PROBLEM REQUIREMENTS → Beginning with the line that holds "C2: 1500uF (GND, VIN) -> 2200uF (GND, VIN)" in the data below, give again every line through the one that holds "U11: MCP6002 -> TLV272", exactly as written.

DATA EXTRACTS →
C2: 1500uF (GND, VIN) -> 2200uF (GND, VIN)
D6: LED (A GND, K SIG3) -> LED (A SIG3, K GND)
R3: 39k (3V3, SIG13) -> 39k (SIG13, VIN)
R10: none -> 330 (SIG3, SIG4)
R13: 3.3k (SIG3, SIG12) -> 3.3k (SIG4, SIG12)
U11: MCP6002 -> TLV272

--

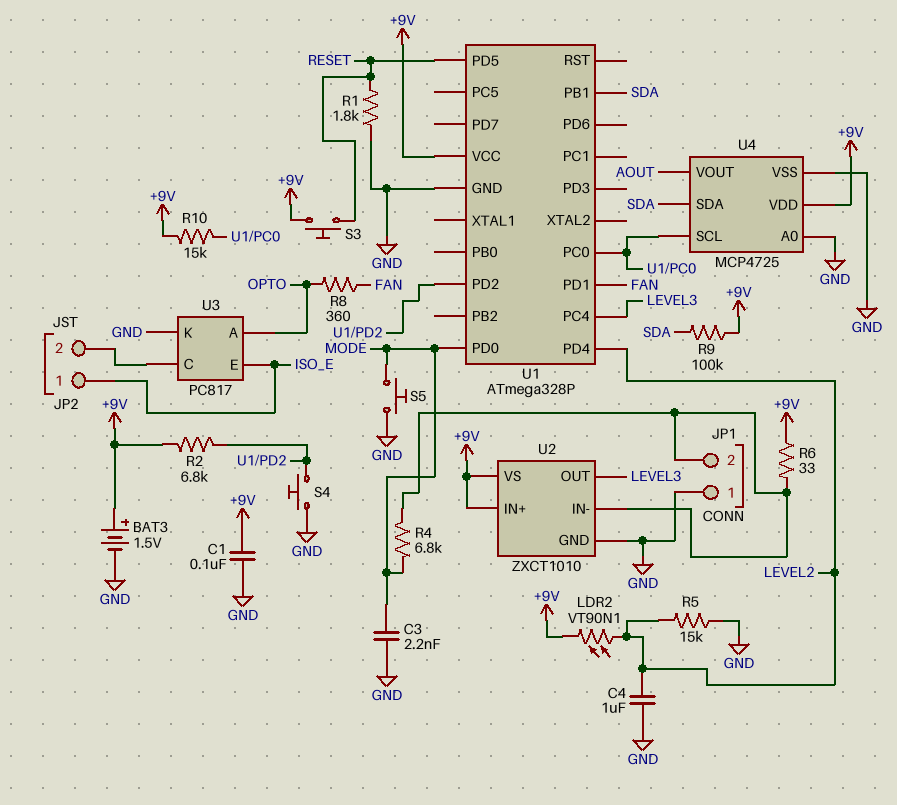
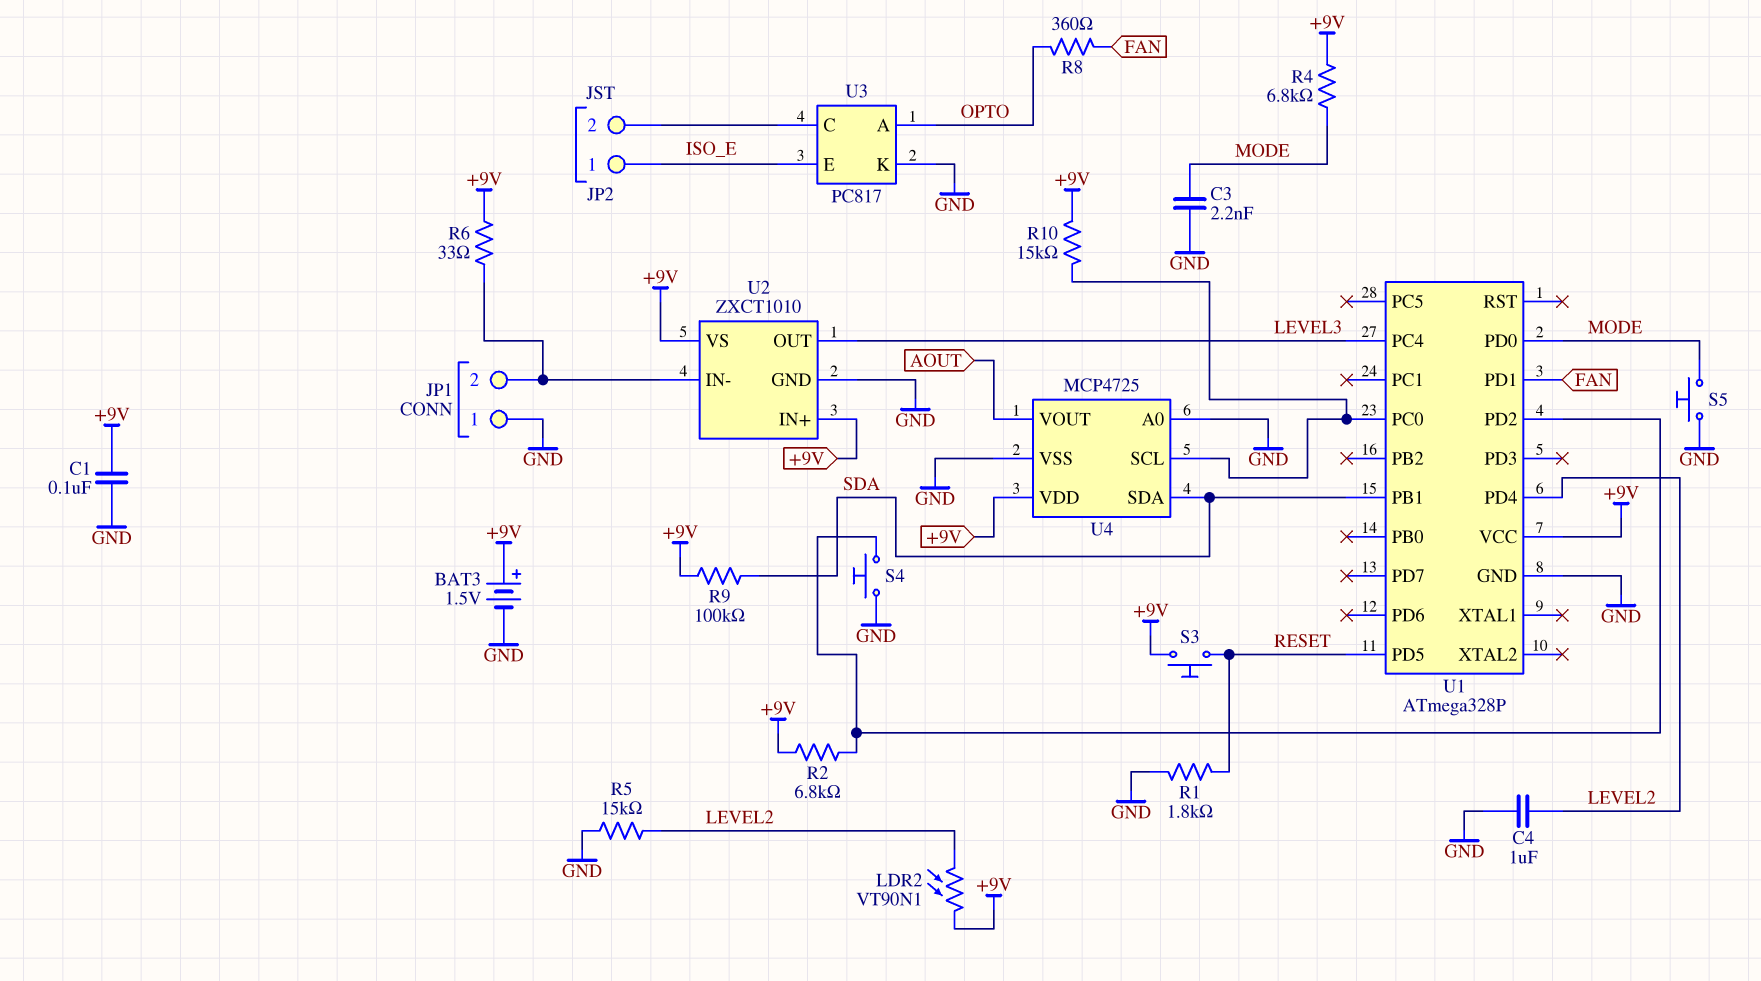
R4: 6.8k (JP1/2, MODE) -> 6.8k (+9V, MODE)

---

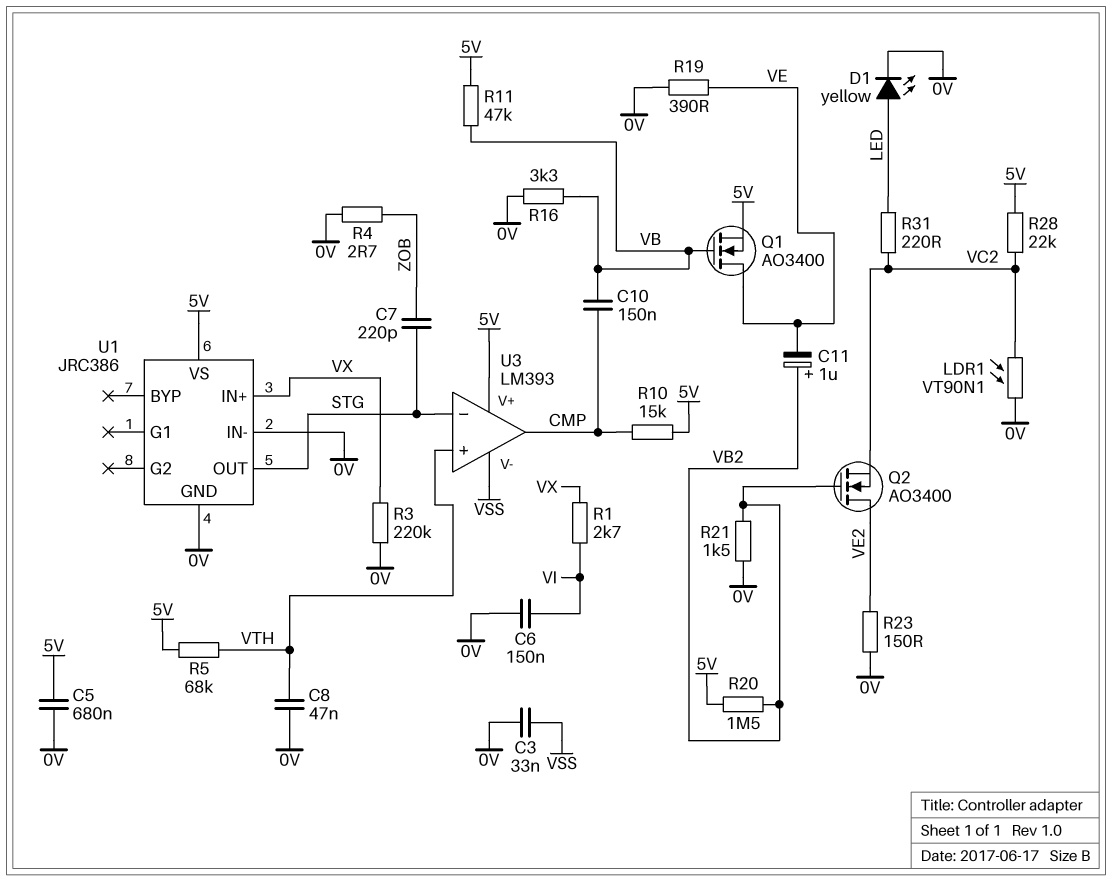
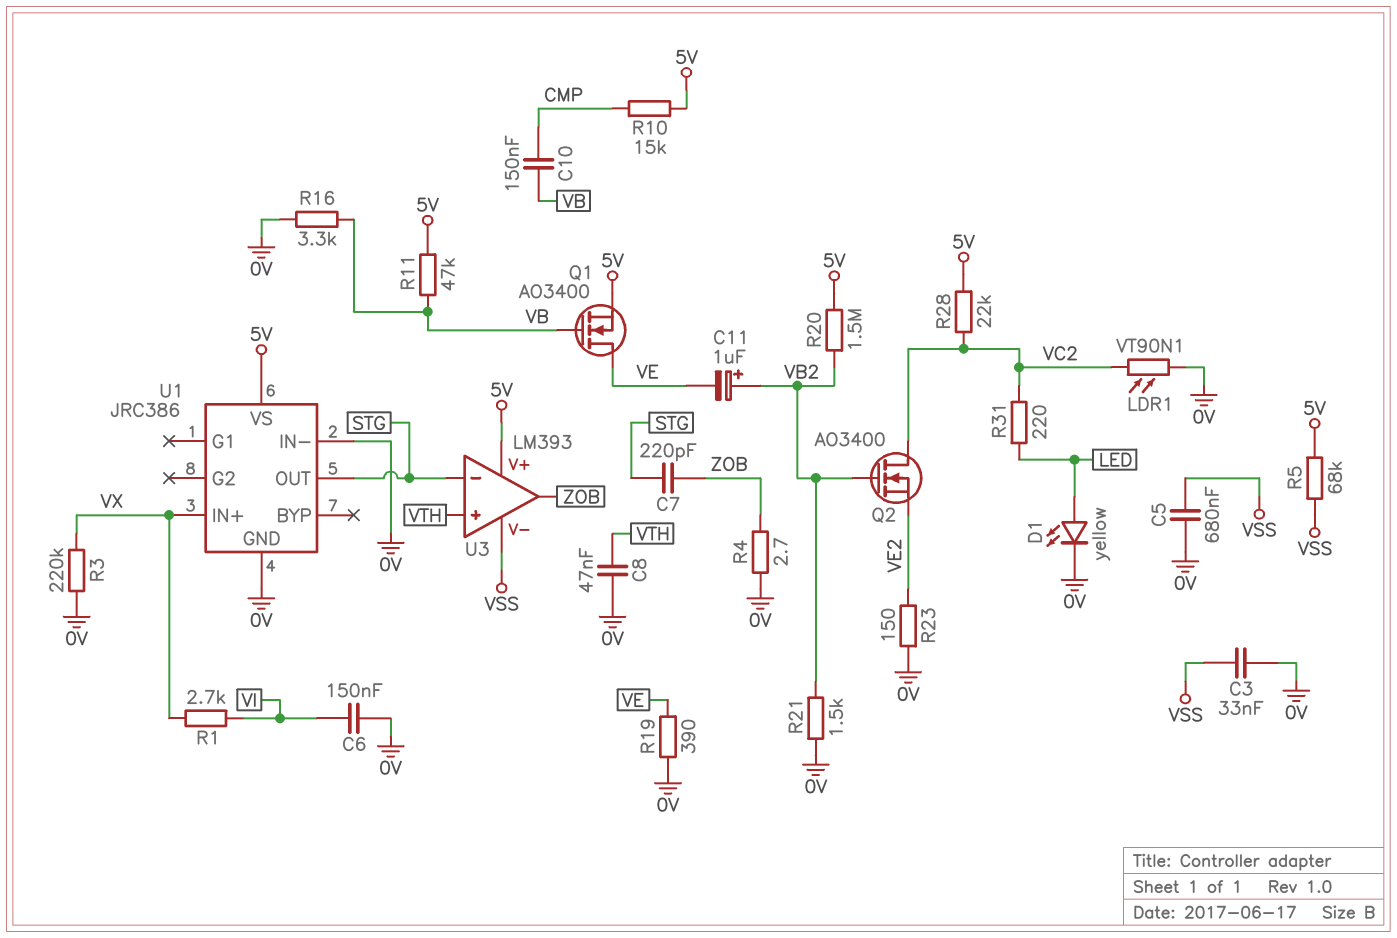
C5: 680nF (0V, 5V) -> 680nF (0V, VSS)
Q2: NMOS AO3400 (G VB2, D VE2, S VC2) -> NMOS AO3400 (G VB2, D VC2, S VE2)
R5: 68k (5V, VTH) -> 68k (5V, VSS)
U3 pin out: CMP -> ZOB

RESULT →
C2: 1500uF (GND, VIN) -> 2200uF (GND, VIN)
D6: LED (A GND, K SIG3) -> LED (A SIG3, K GND)
R3: 39k (3V3, SIG13) -> 39k (SIG13, VIN)
R10: none -> 330 (SIG3, SIG4)
R13: 3.3k (SIG3, SIG12) -> 3.3k (SIG4, SIG12)
U11: MCP6002 -> TLV272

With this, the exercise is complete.